> [Supplied data]

+-------+

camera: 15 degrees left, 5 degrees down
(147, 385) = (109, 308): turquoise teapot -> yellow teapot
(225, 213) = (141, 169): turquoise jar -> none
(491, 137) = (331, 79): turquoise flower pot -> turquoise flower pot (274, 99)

+-------+

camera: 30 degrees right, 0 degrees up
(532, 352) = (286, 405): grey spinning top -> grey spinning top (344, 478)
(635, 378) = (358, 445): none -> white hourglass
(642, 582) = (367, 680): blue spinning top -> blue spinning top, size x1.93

+-------+

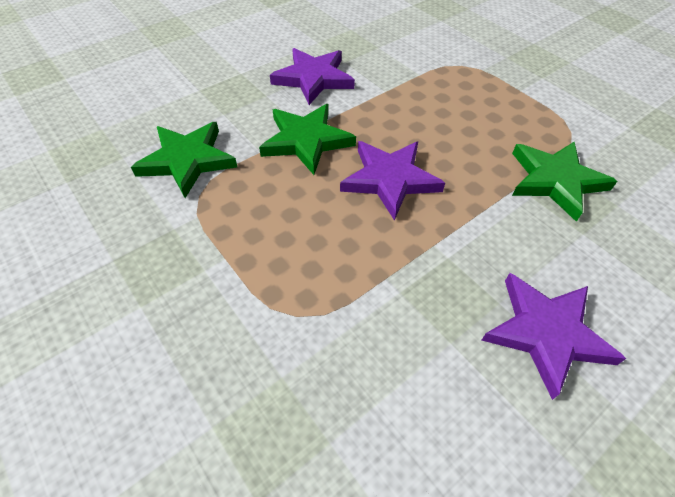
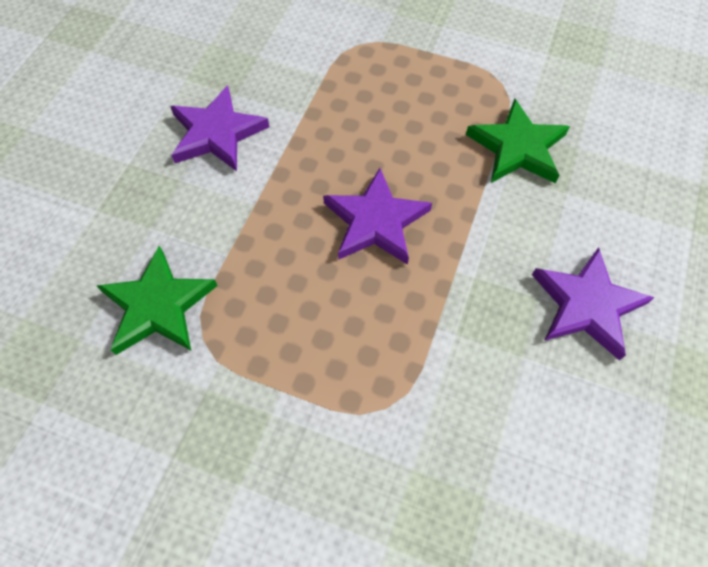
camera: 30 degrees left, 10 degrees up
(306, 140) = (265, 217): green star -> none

+-------+

> [Work request] Transcribe, exactly and without additions, the lines of the records above, beginning with the line that contains "camera: 15 degrees left, 5 degrees down" and ending with the line that contains "(491, 137) = (331, 79): turquoise", both included.

> [Task output]
camera: 15 degrees left, 5 degrees down
(147, 385) = (109, 308): turquoise teapot -> yellow teapot
(225, 213) = (141, 169): turquoise jar -> none
(491, 137) = (331, 79): turquoise flower pot -> turquoise flower pot (274, 99)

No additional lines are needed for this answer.